• _Aim of the exercise_
In the listing below, a line holding "C4: 4.7nF (+5V, SIG) -> none" and a line holding "D3: zener 5.6V" mark the range. Retype both exactly, with all lines between them.

** Opening Exercise inputs block **

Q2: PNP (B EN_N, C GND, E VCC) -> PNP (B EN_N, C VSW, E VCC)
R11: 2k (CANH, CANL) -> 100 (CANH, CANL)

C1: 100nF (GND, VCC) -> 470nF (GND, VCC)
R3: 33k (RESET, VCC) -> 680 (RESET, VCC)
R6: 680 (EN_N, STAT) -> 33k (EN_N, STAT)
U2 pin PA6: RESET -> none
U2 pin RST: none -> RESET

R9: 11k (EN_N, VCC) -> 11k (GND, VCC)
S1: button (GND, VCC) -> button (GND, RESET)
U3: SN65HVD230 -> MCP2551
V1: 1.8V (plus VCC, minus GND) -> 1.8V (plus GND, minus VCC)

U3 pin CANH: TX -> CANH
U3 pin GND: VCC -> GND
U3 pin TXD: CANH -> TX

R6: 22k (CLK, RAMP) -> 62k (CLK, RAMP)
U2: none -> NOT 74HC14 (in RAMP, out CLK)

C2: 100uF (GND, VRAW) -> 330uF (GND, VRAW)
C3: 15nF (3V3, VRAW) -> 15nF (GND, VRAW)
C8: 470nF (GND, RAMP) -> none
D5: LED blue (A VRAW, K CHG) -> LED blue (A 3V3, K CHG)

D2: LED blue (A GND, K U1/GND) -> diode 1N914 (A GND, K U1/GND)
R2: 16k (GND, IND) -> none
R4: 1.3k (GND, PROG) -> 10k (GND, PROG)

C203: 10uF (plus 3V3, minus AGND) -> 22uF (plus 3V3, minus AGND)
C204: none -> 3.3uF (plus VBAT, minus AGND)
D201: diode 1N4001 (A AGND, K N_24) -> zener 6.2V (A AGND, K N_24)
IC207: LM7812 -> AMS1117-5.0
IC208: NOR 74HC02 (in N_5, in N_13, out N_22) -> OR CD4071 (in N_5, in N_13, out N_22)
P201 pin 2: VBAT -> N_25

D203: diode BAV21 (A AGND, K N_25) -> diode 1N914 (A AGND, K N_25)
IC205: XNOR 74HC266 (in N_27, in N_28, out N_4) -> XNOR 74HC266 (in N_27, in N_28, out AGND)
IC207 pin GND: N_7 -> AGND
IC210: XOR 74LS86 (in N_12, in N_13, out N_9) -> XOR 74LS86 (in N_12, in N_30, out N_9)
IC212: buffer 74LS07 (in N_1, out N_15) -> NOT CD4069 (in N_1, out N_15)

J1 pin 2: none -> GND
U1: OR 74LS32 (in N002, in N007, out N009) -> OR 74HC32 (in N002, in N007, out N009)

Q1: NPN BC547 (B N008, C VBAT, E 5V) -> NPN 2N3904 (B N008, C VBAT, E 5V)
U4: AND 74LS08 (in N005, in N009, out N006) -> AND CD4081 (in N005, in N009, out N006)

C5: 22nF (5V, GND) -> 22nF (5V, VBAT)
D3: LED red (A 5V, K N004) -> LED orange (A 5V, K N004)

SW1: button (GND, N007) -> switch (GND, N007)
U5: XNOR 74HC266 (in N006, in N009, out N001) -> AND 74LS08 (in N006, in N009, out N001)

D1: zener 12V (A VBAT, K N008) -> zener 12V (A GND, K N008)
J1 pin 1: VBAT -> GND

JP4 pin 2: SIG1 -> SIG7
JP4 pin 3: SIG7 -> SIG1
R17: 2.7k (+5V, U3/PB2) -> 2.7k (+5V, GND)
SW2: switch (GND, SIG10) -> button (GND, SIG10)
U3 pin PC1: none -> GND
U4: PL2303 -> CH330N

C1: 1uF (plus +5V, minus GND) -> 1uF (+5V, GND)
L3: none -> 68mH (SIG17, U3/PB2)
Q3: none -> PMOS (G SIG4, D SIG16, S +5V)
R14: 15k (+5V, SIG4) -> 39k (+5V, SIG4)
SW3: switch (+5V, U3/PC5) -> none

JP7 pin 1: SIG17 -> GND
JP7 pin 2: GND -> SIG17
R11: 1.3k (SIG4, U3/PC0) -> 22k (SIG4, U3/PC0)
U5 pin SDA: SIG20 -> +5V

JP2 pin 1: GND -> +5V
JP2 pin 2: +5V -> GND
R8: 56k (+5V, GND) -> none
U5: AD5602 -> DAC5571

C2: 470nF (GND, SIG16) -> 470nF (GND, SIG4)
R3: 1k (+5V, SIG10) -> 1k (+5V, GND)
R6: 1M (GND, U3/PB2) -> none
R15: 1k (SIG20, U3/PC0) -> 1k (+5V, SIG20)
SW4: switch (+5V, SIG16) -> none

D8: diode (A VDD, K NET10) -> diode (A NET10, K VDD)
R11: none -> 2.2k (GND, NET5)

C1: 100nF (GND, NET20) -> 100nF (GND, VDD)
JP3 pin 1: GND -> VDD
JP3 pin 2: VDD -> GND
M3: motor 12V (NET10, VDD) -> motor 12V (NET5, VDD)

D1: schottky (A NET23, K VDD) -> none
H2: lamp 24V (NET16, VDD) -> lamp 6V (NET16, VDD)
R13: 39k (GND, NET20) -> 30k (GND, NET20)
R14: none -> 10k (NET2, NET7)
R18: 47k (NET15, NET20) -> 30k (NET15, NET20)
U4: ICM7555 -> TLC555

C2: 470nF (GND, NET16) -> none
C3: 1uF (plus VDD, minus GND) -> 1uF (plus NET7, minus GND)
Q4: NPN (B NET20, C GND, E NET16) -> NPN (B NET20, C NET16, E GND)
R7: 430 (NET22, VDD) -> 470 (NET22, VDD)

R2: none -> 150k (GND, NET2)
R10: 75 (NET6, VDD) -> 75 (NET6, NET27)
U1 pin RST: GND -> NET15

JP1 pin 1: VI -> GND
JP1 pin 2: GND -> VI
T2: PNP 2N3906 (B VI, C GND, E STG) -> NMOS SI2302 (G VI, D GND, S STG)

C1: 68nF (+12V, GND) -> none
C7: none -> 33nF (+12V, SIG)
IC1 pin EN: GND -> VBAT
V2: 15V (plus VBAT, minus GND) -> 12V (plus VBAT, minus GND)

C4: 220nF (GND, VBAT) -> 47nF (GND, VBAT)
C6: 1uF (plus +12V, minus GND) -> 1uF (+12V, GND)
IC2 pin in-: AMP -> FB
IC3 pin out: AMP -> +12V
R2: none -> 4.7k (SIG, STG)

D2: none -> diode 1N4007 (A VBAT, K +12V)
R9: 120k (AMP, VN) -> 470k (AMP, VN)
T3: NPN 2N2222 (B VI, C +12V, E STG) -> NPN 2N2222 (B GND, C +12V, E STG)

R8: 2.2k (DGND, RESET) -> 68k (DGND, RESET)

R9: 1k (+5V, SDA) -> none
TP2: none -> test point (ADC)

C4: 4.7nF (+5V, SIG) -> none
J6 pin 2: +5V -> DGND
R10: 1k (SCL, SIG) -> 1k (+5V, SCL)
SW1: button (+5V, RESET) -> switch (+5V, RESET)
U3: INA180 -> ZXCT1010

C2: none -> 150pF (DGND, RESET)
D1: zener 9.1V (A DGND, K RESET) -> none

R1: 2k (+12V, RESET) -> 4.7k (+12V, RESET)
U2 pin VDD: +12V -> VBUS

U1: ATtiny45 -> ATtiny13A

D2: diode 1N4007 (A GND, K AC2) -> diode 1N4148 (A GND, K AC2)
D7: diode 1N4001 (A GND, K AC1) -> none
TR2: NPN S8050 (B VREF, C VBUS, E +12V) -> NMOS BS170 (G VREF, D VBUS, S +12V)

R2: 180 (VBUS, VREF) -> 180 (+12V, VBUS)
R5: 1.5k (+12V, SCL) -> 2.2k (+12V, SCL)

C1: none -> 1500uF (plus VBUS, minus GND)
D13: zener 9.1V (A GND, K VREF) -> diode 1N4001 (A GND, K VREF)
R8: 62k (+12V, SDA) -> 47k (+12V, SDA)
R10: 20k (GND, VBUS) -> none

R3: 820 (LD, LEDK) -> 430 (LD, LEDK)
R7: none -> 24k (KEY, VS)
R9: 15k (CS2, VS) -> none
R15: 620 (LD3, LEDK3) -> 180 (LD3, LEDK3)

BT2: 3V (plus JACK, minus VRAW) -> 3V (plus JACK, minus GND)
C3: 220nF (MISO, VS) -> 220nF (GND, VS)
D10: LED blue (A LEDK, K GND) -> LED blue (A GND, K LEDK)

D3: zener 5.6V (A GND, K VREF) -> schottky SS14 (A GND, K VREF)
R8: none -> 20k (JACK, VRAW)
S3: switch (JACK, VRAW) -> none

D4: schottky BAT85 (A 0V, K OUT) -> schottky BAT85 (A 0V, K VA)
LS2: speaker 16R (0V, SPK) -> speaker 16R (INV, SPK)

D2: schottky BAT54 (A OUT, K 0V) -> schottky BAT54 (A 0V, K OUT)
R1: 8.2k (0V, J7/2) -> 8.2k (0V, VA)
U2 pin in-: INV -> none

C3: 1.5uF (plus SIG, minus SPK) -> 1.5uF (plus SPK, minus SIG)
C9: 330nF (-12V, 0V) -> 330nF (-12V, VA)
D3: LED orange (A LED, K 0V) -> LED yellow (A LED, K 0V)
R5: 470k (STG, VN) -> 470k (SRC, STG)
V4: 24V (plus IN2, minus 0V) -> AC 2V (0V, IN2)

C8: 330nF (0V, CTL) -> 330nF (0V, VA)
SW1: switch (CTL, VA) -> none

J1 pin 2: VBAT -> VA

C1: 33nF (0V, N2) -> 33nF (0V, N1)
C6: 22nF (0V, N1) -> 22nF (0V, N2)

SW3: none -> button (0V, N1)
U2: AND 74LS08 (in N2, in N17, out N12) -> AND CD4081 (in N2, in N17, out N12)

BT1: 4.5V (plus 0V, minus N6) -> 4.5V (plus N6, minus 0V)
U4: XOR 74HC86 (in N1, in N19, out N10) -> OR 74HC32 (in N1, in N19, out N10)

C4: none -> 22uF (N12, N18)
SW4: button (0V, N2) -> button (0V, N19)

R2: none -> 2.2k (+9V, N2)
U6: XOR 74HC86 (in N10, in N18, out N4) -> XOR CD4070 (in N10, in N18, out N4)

** Closing Exercise inputs block **

• _Response below_
C4: 4.7nF (+5V, SIG) -> none
J6 pin 2: +5V -> DGND
R10: 1k (SCL, SIG) -> 1k (+5V, SCL)
SW1: button (+5V, RESET) -> switch (+5V, RESET)
U3: INA180 -> ZXCT1010

C2: none -> 150pF (DGND, RESET)
D1: zener 9.1V (A DGND, K RESET) -> none

R1: 2k (+12V, RESET) -> 4.7k (+12V, RESET)
U2 pin VDD: +12V -> VBUS

U1: ATtiny45 -> ATtiny13A

D2: diode 1N4007 (A GND, K AC2) -> diode 1N4148 (A GND, K AC2)
D7: diode 1N4001 (A GND, K AC1) -> none
TR2: NPN S8050 (B VREF, C VBUS, E +12V) -> NMOS BS170 (G VREF, D VBUS, S +12V)

R2: 180 (VBUS, VREF) -> 180 (+12V, VBUS)
R5: 1.5k (+12V, SCL) -> 2.2k (+12V, SCL)

C1: none -> 1500uF (plus VBUS, minus GND)
D13: zener 9.1V (A GND, K VREF) -> diode 1N4001 (A GND, K VREF)
R8: 62k (+12V, SDA) -> 47k (+12V, SDA)
R10: 20k (GND, VBUS) -> none

R3: 820 (LD, LEDK) -> 430 (LD, LEDK)
R7: none -> 24k (KEY, VS)
R9: 15k (CS2, VS) -> none
R15: 620 (LD3, LEDK3) -> 180 (LD3, LEDK3)

BT2: 3V (plus JACK, minus VRAW) -> 3V (plus JACK, minus GND)
C3: 220nF (MISO, VS) -> 220nF (GND, VS)
D10: LED blue (A LEDK, K GND) -> LED blue (A GND, K LEDK)

D3: zener 5.6V (A GND, K VREF) -> schottky SS14 (A GND, K VREF)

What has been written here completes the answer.